── AVAILABLE RECORDS
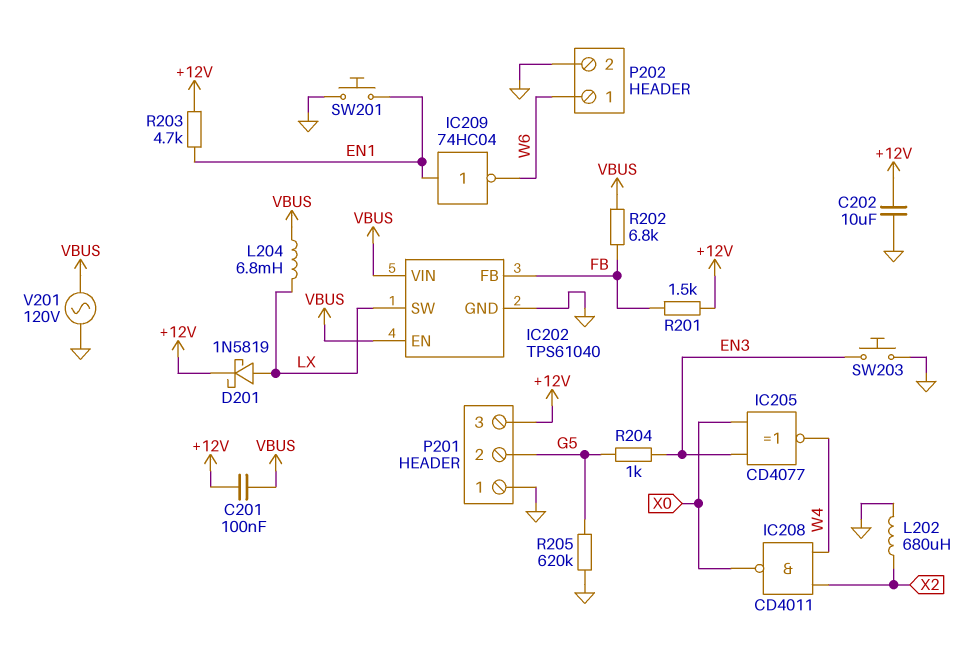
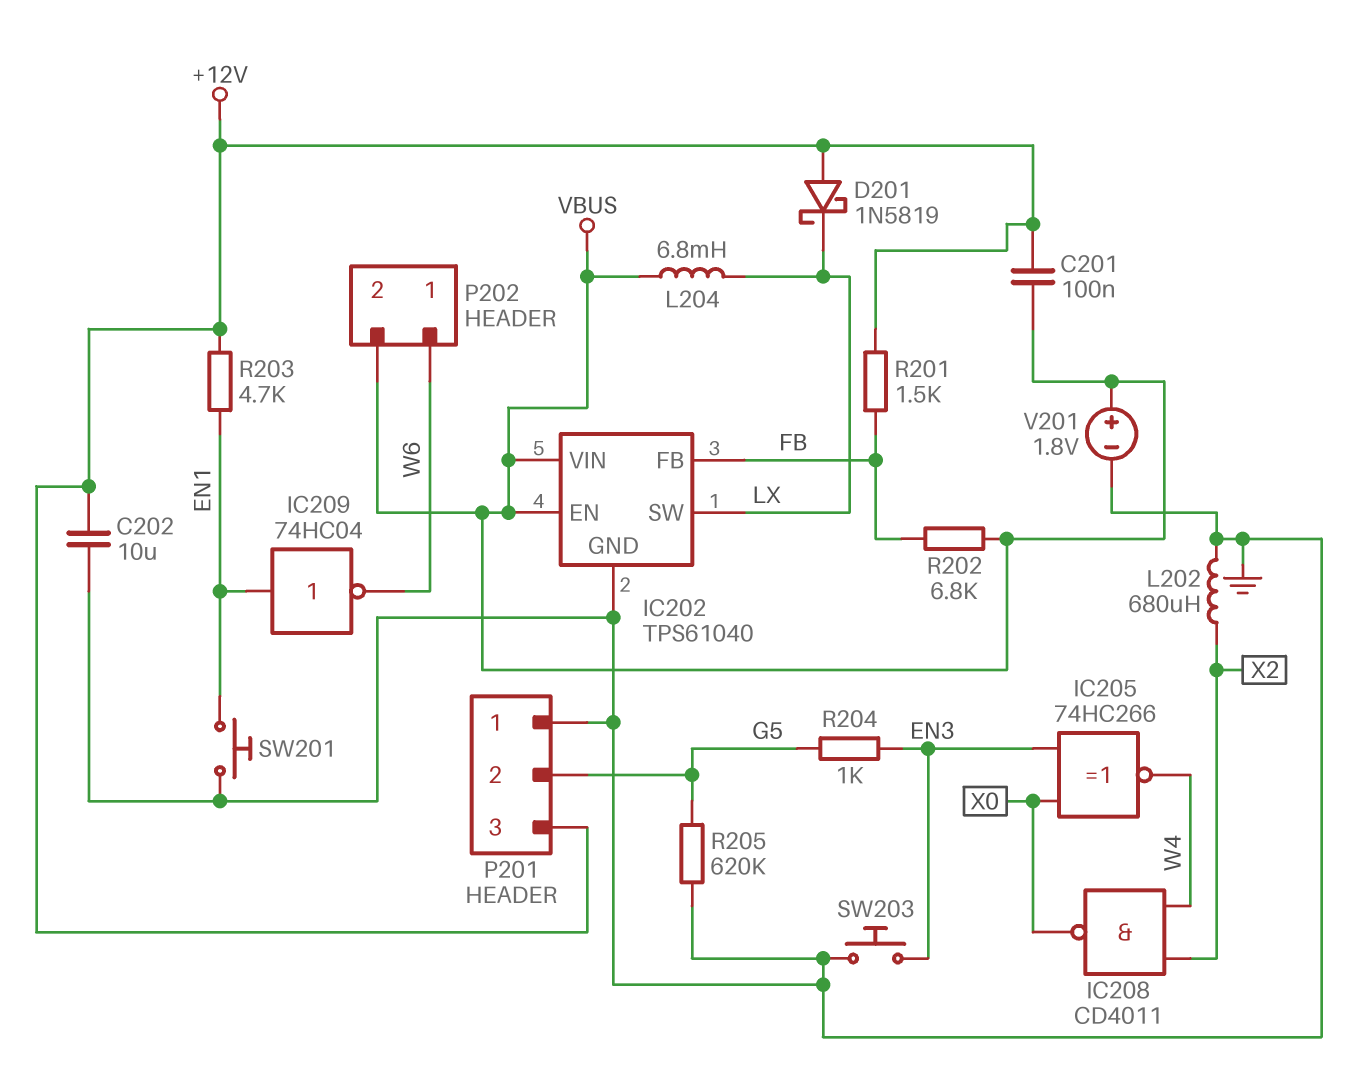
D201: schottky 1N5819 (A LX, K +12V) -> schottky 1N5819 (A +12V, K LX)
IC205: XNOR CD4077 (in EN3, in X0, out W4) -> XNOR 74HC266 (in EN3, in X0, out W4)
P202 pin 2: GND -> VBUS
V201: AC 120V (GND, VBUS) -> 1.8V (plus VBUS, minus GND)

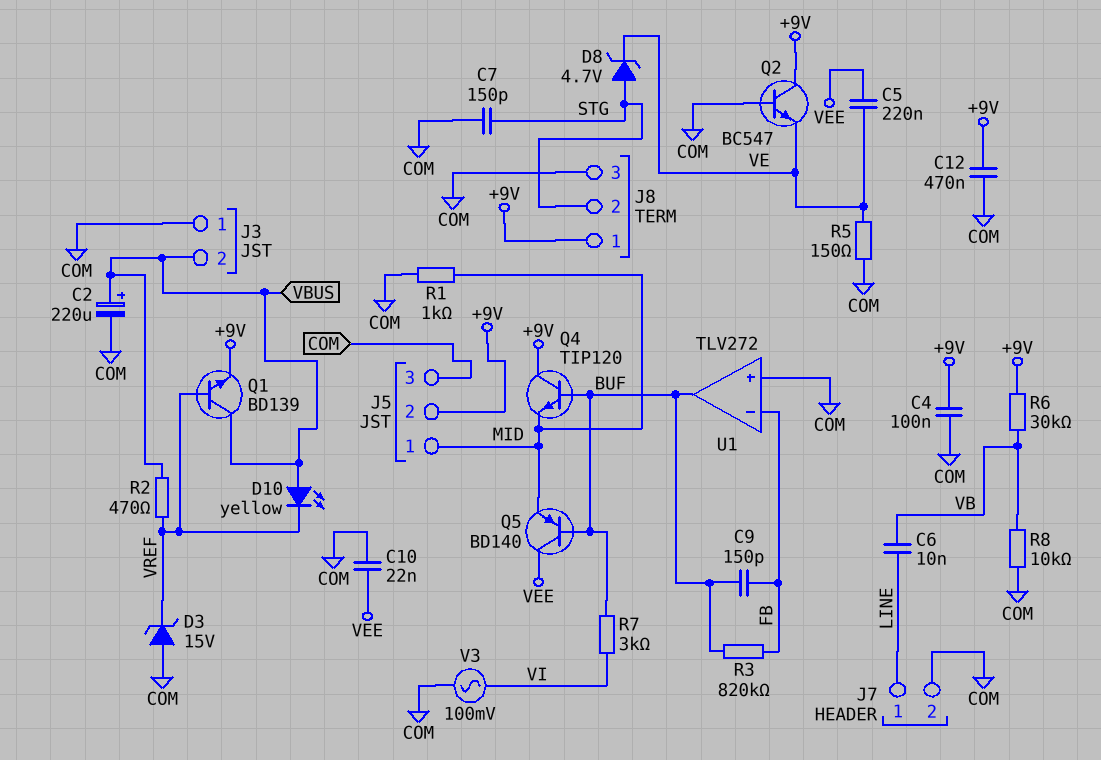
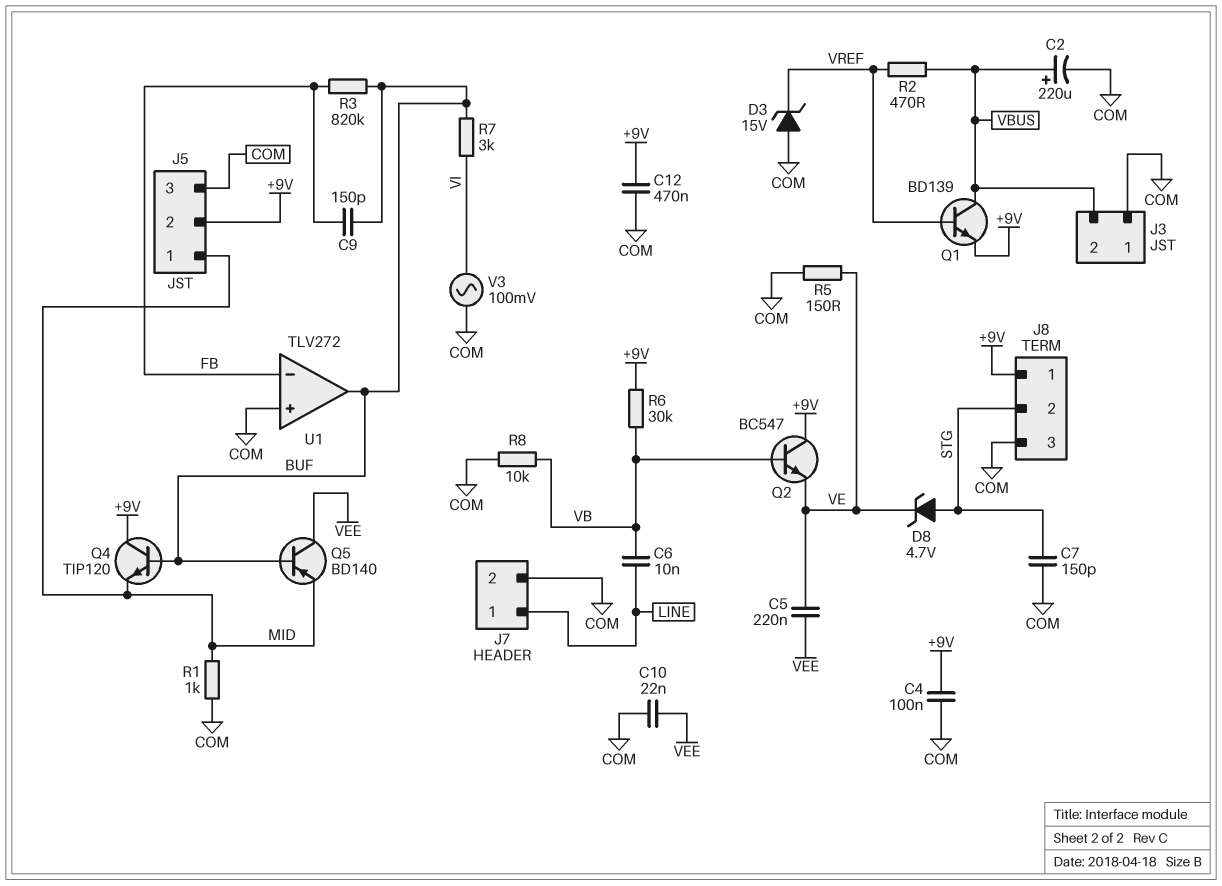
D10: LED yellow (A VBUS, K VREF) -> none
Q2: NPN BC547 (B COM, C +9V, E VE) -> NPN BC547 (B VB, C +9V, E VE)

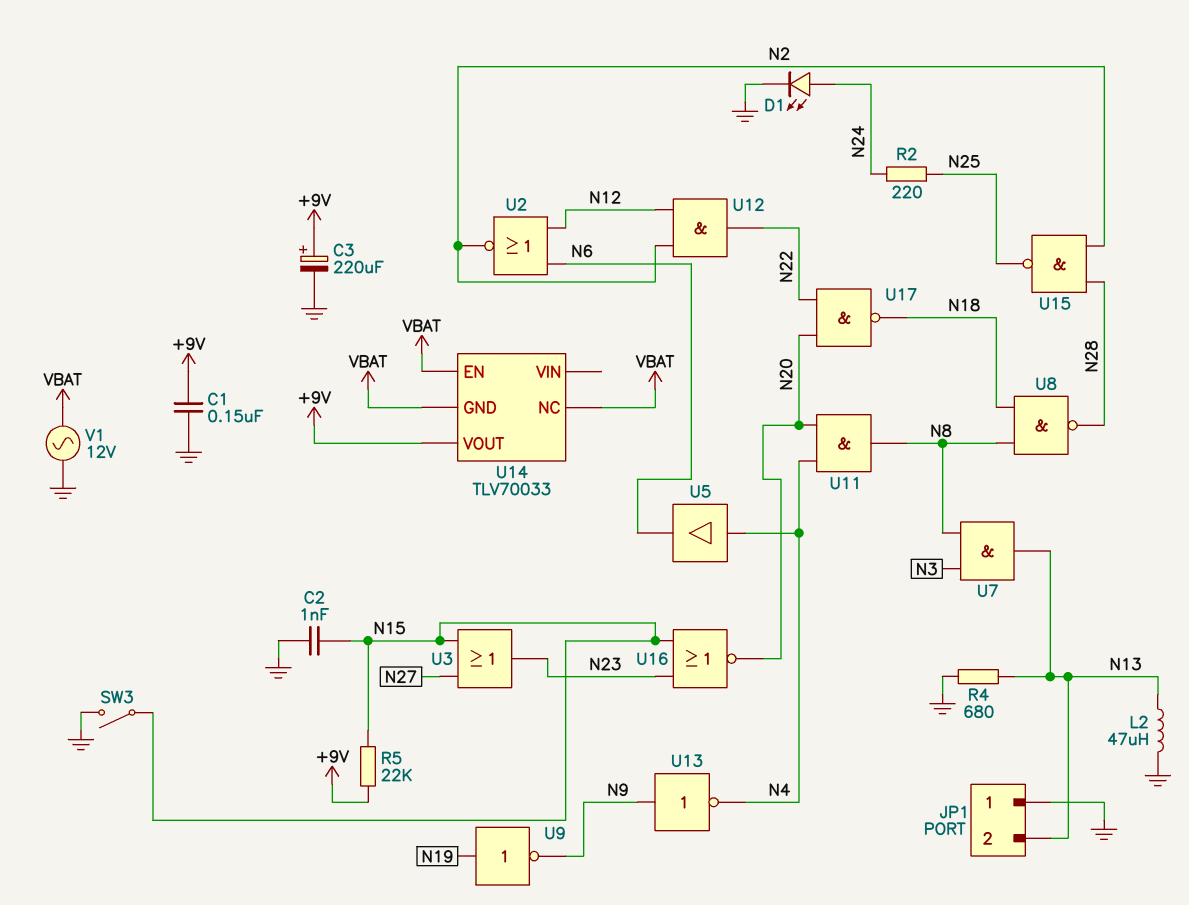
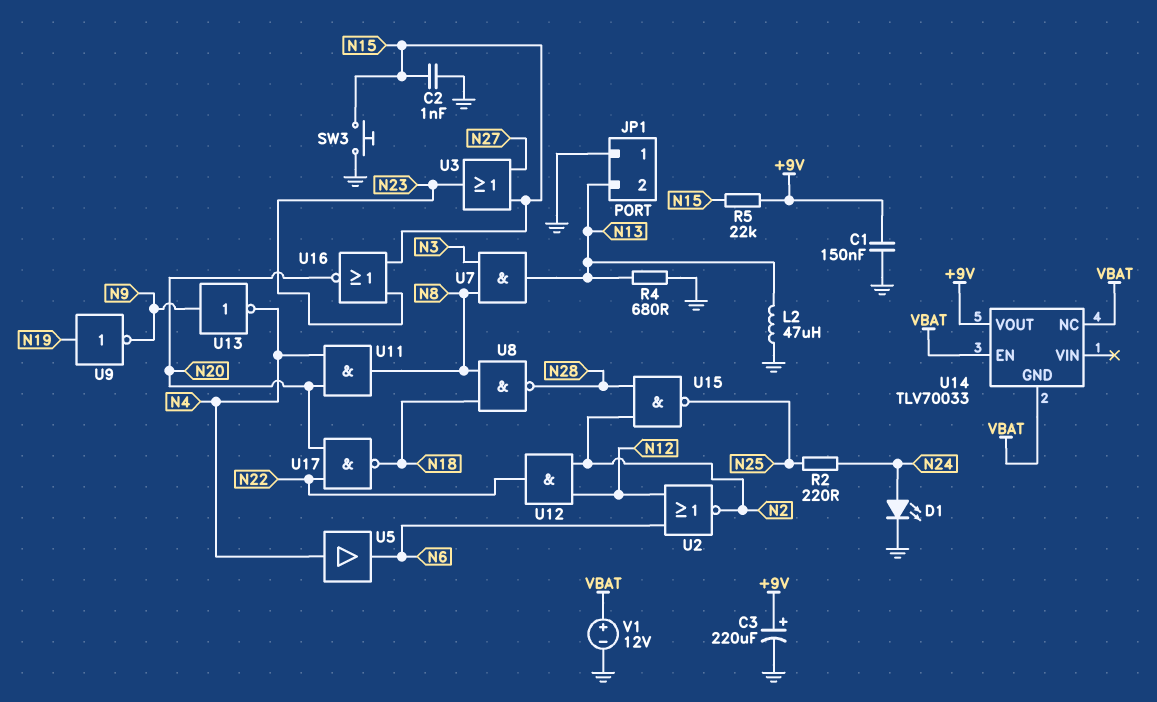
SW3: switch (GND, N15) -> button (GND, N15)
V1: AC 12V (GND, VBAT) -> 12V (plus VBAT, minus GND)

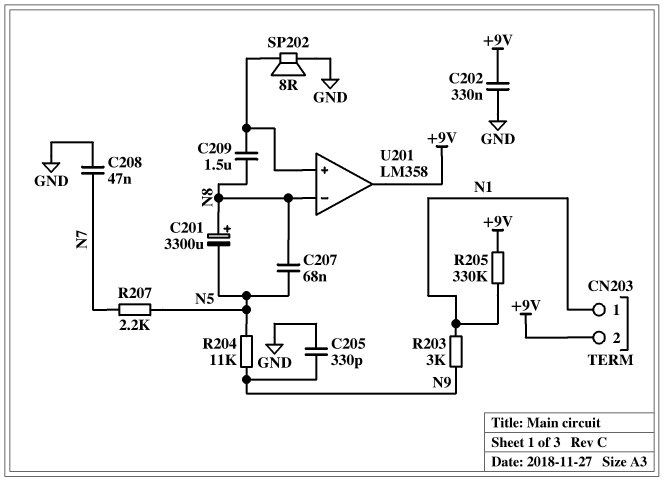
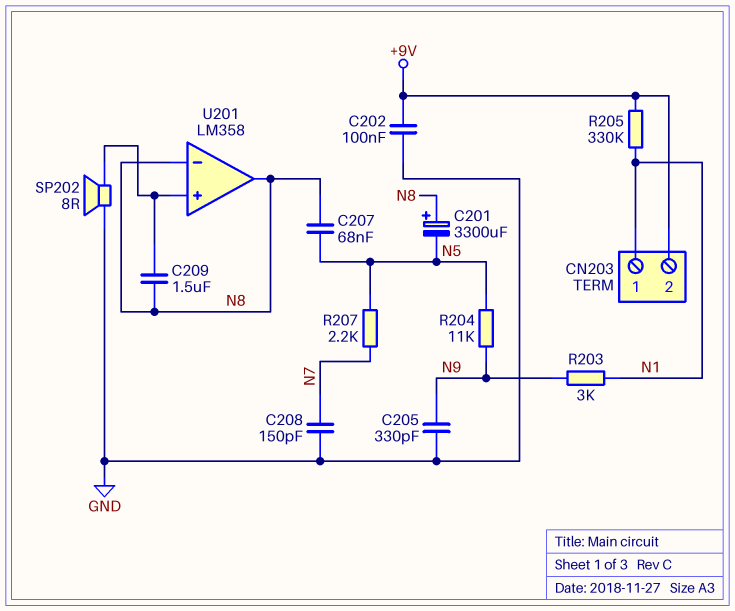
C202: 330nF (+9V, GND) -> 100nF (+9V, GND)
C208: 47nF (GND, N7) -> 150pF (GND, N7)
U201 pin out: +9V -> N8

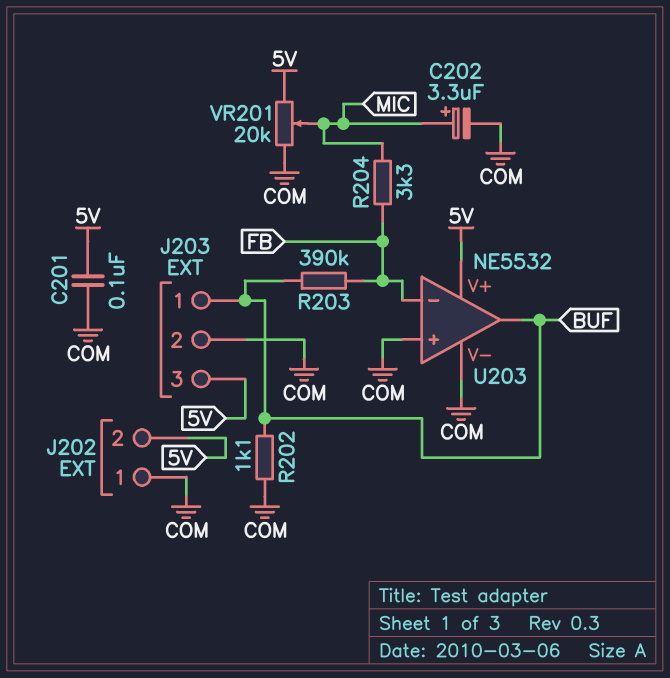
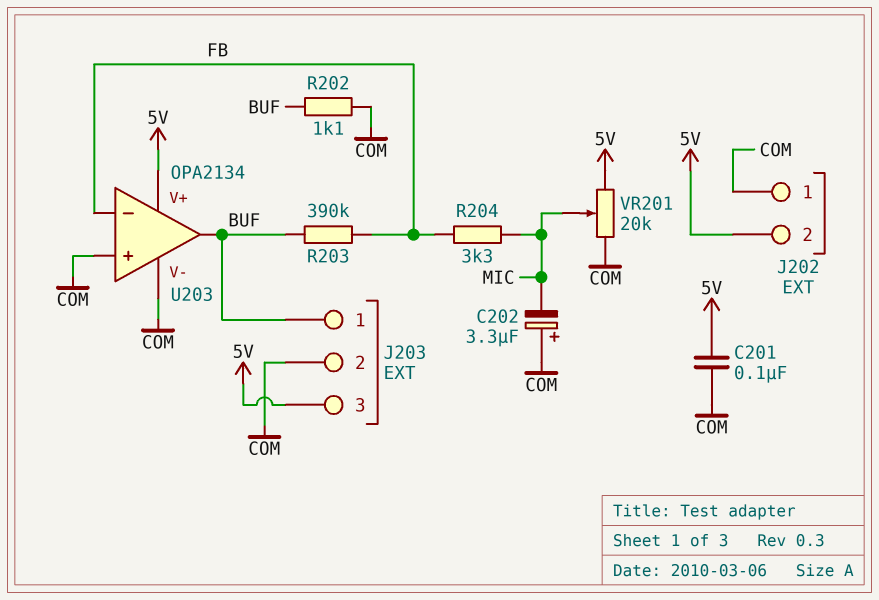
C202: 3.3uF (plus MIC, minus COM) -> 3.3uF (plus COM, minus MIC)
U203: NE5532 -> OPA2134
────
● EXERCISE BRIEF: Would you provide an exact, picture-free copy of the data above?

● EXERCISE ANSWER:
D201: schottky 1N5819 (A LX, K +12V) -> schottky 1N5819 (A +12V, K LX)
IC205: XNOR CD4077 (in EN3, in X0, out W4) -> XNOR 74HC266 (in EN3, in X0, out W4)
P202 pin 2: GND -> VBUS
V201: AC 120V (GND, VBUS) -> 1.8V (plus VBUS, minus GND)

D10: LED yellow (A VBUS, K VREF) -> none
Q2: NPN BC547 (B COM, C +9V, E VE) -> NPN BC547 (B VB, C +9V, E VE)

SW3: switch (GND, N15) -> button (GND, N15)
V1: AC 12V (GND, VBAT) -> 12V (plus VBAT, minus GND)

C202: 330nF (+9V, GND) -> 100nF (+9V, GND)
C208: 47nF (GND, N7) -> 150pF (GND, N7)
U201 pin out: +9V -> N8

C202: 3.3uF (plus MIC, minus COM) -> 3.3uF (plus COM, minus MIC)
U203: NE5532 -> OPA2134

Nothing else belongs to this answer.